**Data**
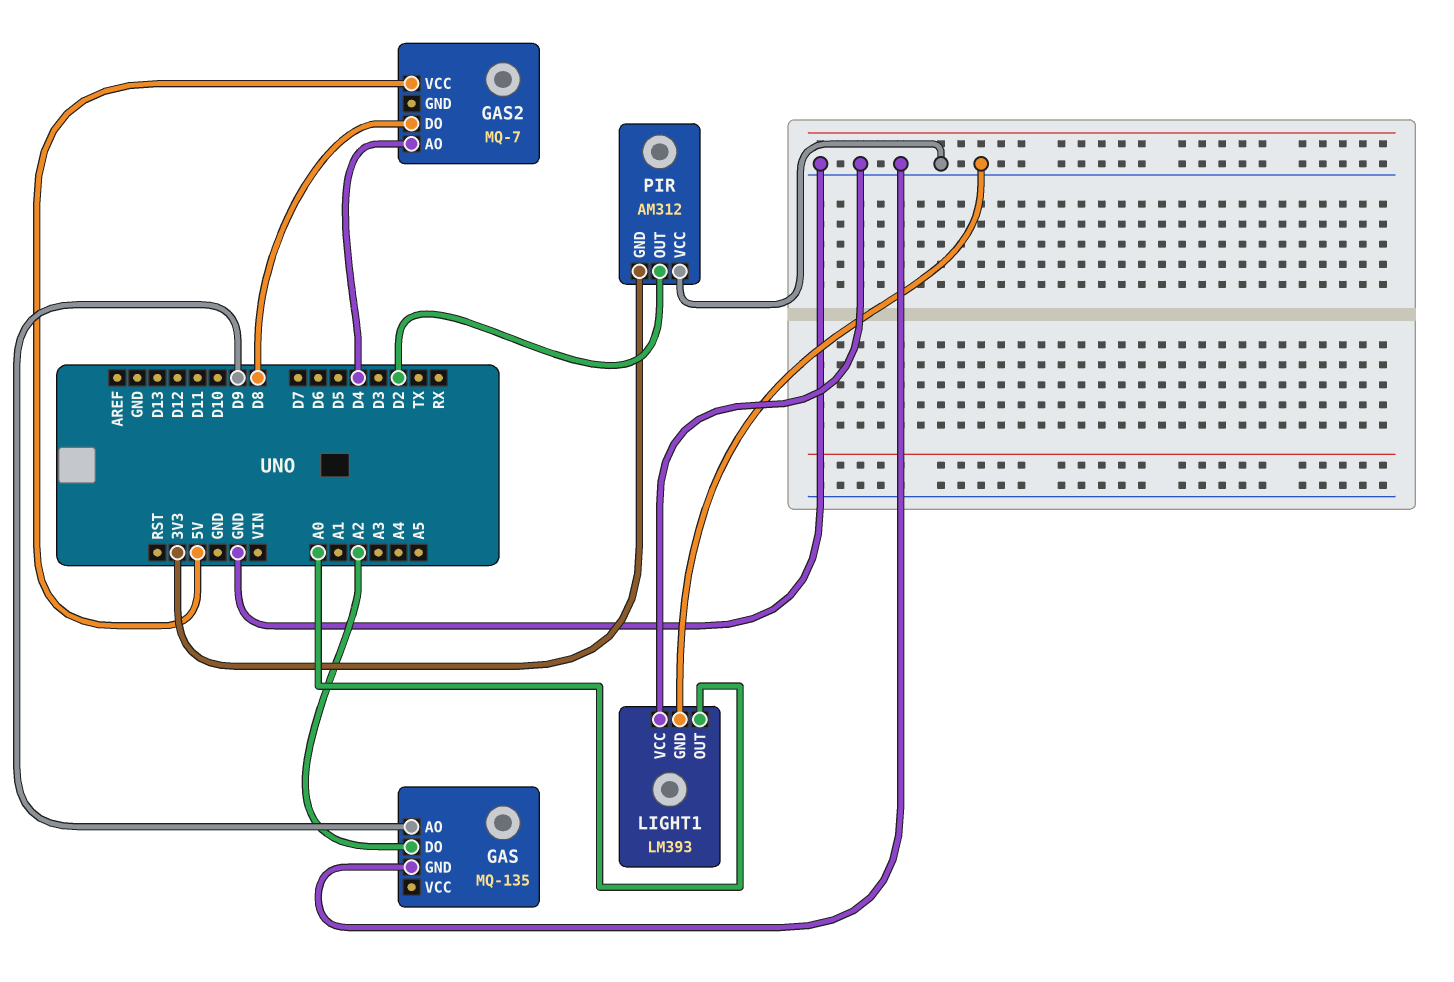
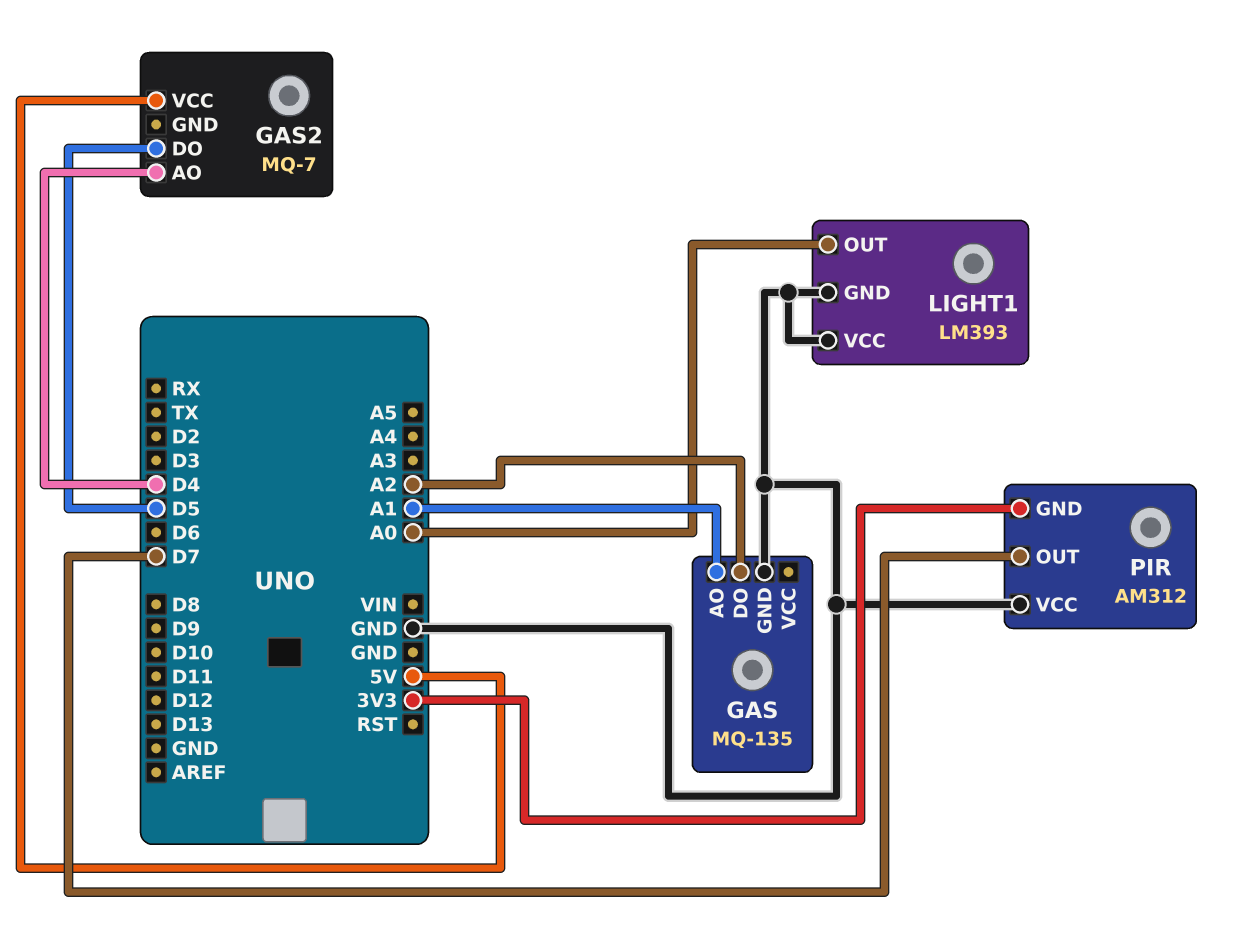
GAS pin AO: D9 -> A1
GAS2 pin DO: D8 -> D5
PIR pin OUT: D2 -> D7

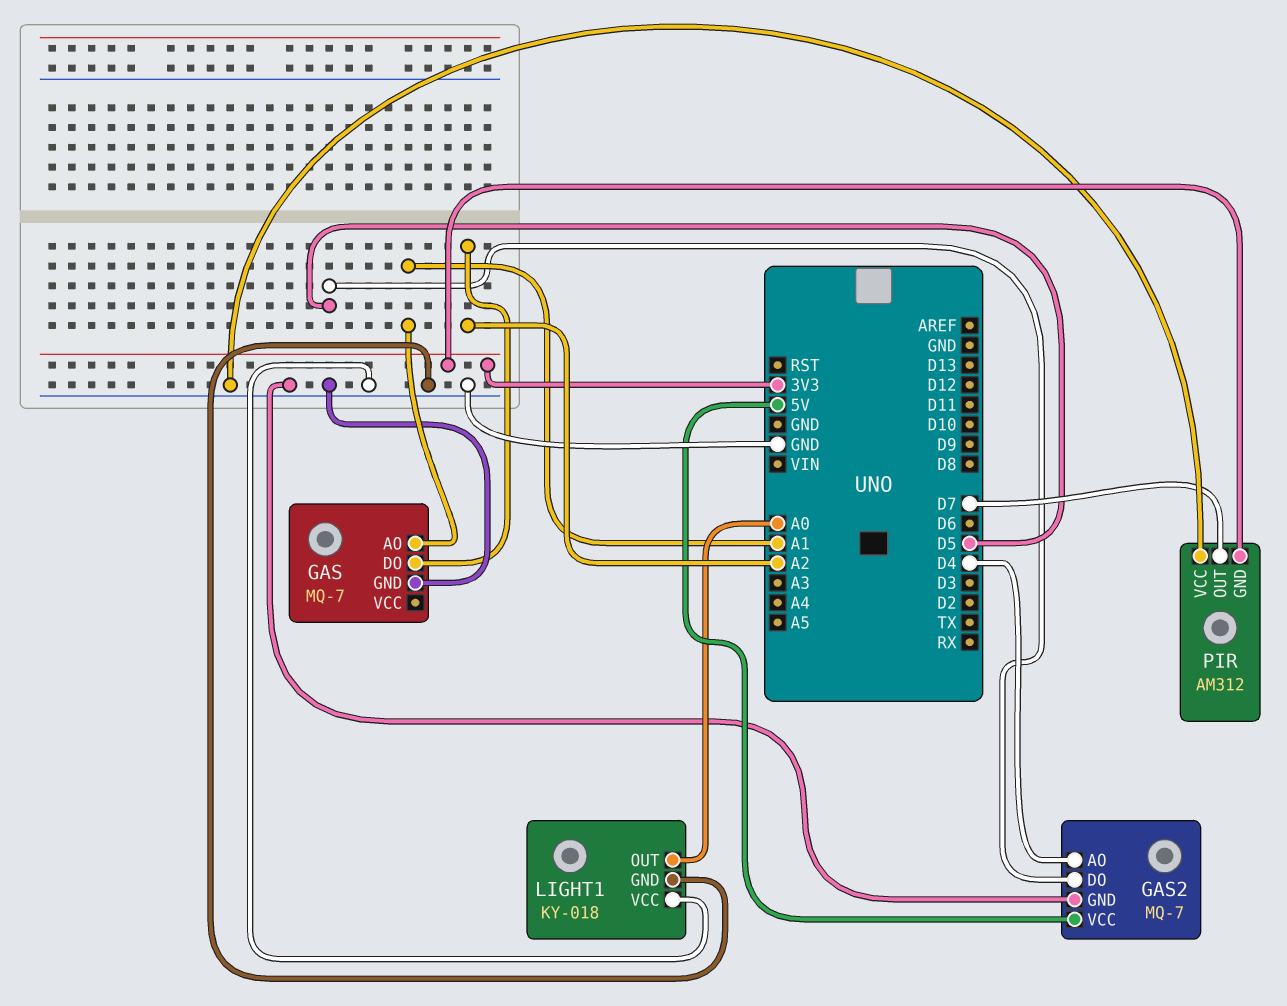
GAS: MQ-135 -> MQ-7
GAS2 pin GND: none -> GND
LIGHT1: LM393 -> KY-018

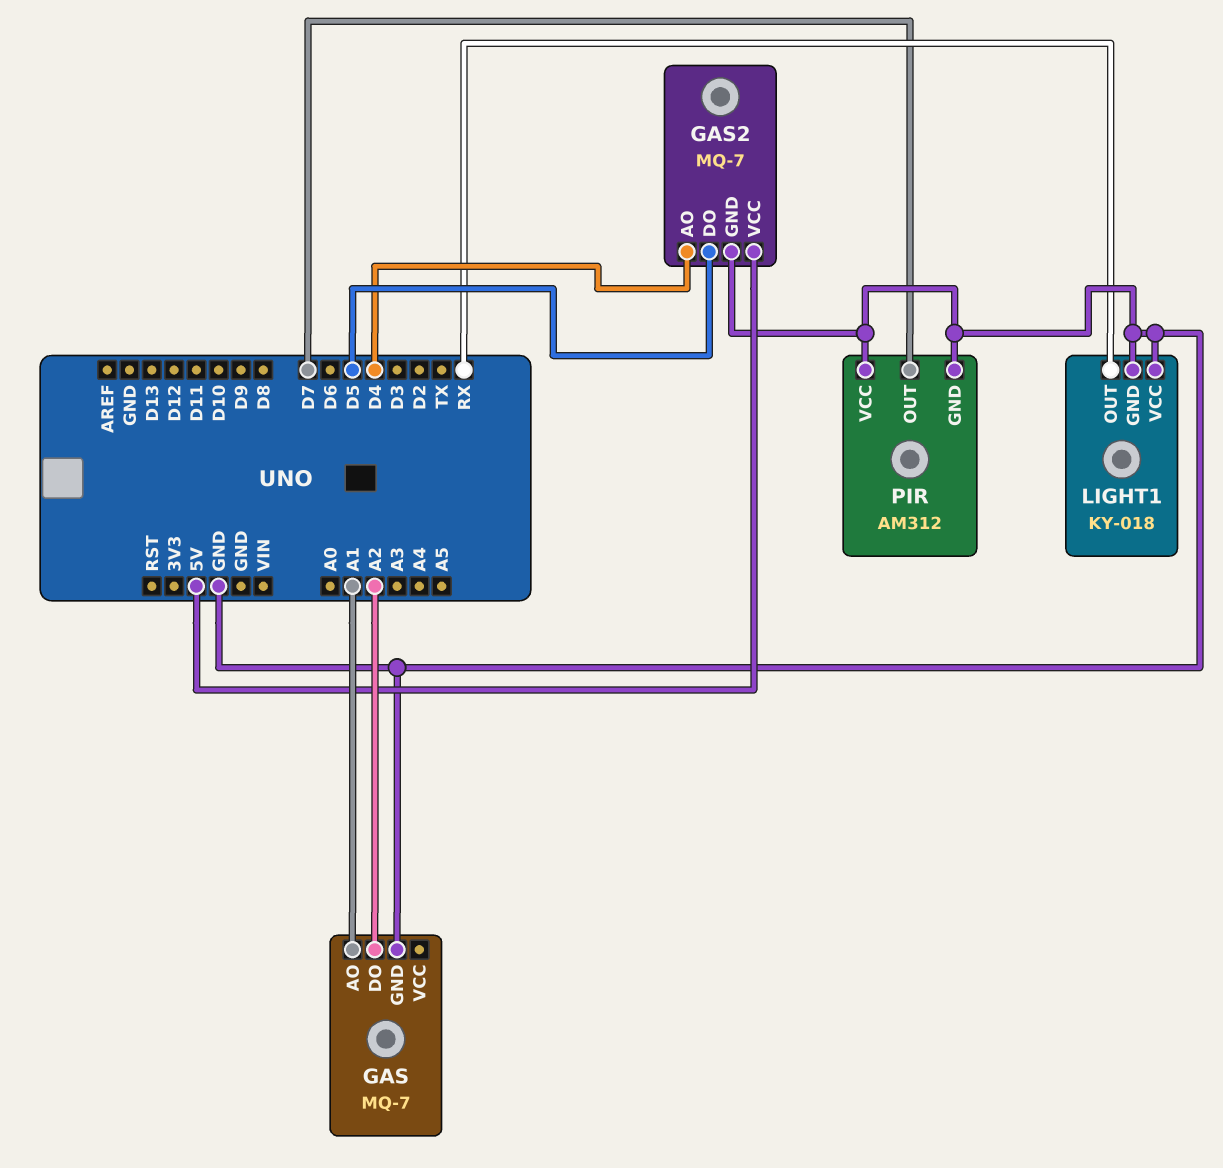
LIGHT1 pin OUT: A0 -> RX
PIR pin GND: 3V3 -> GND

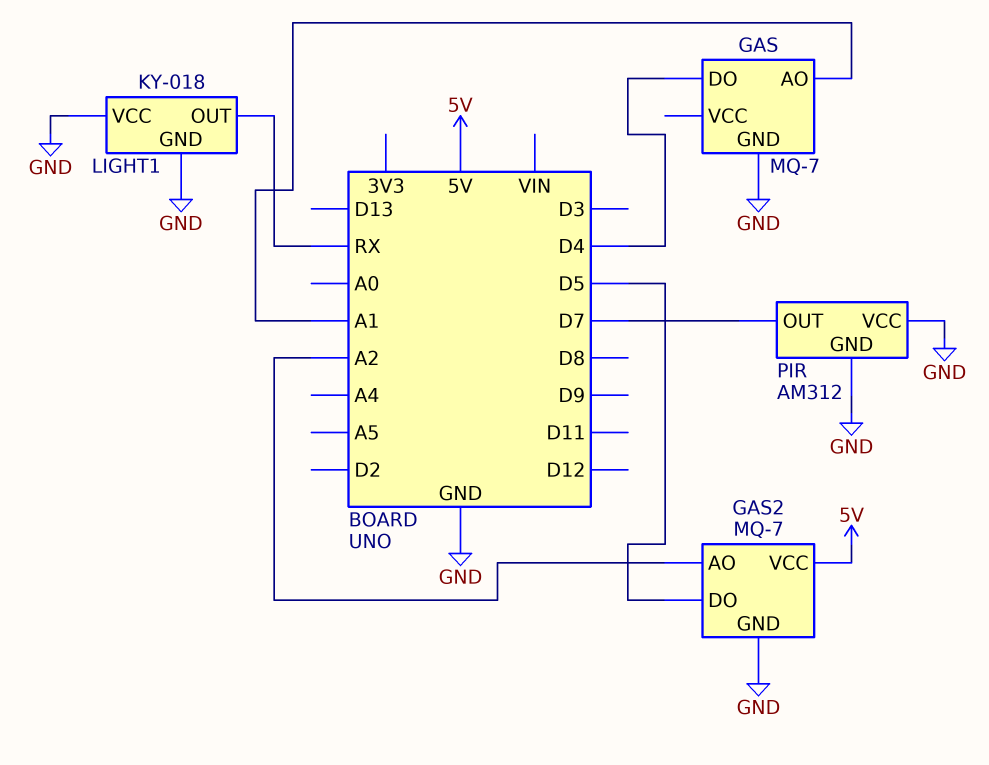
GAS pin DO: A2 -> D4
GAS2 pin AO: D4 -> A2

**Task details**
Each entry above should be printed again word for word, with any picture dropped.

**Written response**
GAS pin AO: D9 -> A1
GAS2 pin DO: D8 -> D5
PIR pin OUT: D2 -> D7

GAS: MQ-135 -> MQ-7
GAS2 pin GND: none -> GND
LIGHT1: LM393 -> KY-018

LIGHT1 pin OUT: A0 -> RX
PIR pin GND: 3V3 -> GND

GAS pin DO: A2 -> D4
GAS2 pin AO: D4 -> A2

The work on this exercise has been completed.